Records from a collection:
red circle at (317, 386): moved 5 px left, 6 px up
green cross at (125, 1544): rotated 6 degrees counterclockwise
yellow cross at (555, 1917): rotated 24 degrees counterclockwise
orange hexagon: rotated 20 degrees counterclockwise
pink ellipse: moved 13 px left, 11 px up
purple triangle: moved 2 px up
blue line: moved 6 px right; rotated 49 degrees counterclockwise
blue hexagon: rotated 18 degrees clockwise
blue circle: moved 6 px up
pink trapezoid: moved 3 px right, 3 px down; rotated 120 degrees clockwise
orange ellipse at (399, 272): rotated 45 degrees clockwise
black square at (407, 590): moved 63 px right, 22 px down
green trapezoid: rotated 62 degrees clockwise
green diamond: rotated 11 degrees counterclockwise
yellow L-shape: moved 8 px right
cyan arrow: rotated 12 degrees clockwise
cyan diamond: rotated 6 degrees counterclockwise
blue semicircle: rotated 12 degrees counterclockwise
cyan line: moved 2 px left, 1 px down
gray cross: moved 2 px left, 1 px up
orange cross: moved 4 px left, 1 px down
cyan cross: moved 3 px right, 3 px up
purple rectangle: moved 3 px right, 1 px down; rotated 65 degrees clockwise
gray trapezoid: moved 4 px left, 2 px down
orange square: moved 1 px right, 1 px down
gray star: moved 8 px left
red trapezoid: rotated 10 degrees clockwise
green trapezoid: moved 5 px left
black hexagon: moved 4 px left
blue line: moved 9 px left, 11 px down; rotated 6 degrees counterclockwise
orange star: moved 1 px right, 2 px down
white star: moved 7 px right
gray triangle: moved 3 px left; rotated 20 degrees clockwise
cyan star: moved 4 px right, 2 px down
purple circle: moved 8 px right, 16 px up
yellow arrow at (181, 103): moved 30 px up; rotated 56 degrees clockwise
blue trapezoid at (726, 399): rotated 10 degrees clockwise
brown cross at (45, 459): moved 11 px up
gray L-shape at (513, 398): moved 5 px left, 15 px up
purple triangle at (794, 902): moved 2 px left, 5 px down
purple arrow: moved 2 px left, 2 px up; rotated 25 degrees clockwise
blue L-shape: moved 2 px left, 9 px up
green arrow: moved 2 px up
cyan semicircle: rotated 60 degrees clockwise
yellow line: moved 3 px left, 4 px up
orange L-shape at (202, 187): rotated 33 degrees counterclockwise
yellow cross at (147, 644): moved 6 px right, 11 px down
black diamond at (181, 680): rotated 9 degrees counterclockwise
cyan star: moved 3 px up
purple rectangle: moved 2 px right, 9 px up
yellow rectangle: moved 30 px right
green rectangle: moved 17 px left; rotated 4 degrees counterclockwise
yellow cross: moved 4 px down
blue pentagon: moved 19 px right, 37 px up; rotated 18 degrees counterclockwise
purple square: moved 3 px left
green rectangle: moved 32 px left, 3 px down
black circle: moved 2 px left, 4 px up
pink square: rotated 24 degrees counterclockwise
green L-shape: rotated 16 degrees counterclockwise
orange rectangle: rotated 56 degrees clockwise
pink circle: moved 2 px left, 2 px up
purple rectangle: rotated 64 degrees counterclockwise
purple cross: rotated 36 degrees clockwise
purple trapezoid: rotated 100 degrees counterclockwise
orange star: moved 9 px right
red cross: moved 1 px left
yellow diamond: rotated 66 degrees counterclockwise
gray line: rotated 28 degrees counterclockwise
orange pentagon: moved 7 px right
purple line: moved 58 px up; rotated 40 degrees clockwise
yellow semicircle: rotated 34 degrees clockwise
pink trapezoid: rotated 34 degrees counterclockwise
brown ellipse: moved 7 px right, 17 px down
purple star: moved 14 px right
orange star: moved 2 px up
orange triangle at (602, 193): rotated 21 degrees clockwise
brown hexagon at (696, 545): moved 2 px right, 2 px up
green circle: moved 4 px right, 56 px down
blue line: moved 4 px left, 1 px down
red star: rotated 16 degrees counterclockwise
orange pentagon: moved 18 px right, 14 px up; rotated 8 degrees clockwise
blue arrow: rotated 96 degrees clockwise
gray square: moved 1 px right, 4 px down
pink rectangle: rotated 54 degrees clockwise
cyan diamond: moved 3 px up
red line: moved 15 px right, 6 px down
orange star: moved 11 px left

**WHAT YOU SHOULD DO**
Among the entries above, the lines between the ones containing "gray star: moved 8 px left" and "cyan star: moved 4 px right, 2 px down", inclusive, are to be transcribed exactly. No other line is to be given.

**WRITTEN ANSWER**
gray star: moved 8 px left
red trapezoid: rotated 10 degrees clockwise
green trapezoid: moved 5 px left
black hexagon: moved 4 px left
blue line: moved 9 px left, 11 px down; rotated 6 degrees counterclockwise
orange star: moved 1 px right, 2 px down
white star: moved 7 px right
gray triangle: moved 3 px left; rotated 20 degrees clockwise
cyan star: moved 4 px right, 2 px down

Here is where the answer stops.